==== DATA SUPPLIED ====

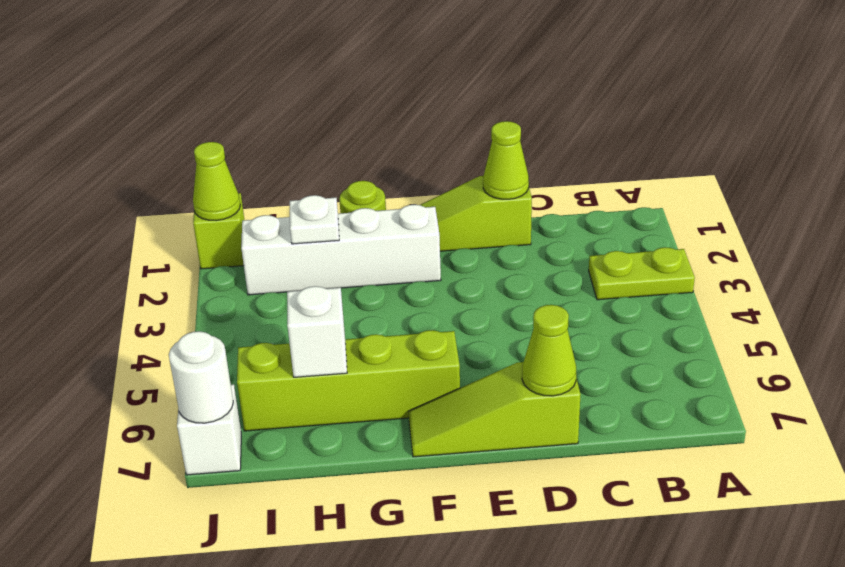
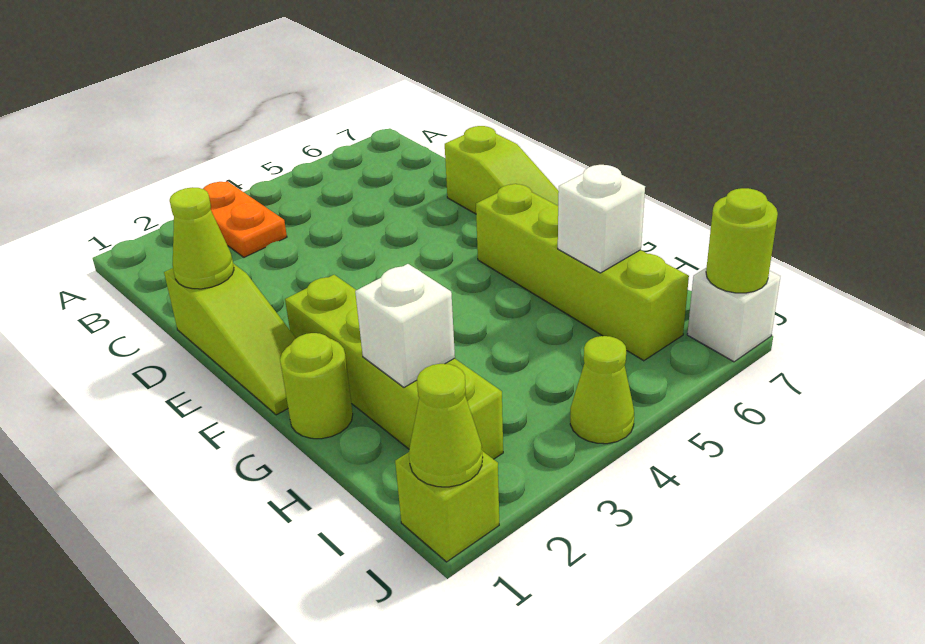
lime plate A3:B3 level 1 -> orange plate A3:B3 level 1
lime cone D7 level 2 -> lime cone J4 level 1
white brick F2:I2 level 1 -> lime brick F2:I2 level 1
white plate H2 level 2 -> white brick H2 level 2
white round brick J7 level 2 -> lime round brick J7 level 2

====

* TASK GOAL
Copy out every line from the data above that has "plate" in it.

* ANSWER TO THIS TASK
lime plate A3:B3 level 1 -> orange plate A3:B3 level 1
white plate H2 level 2 -> white brick H2 level 2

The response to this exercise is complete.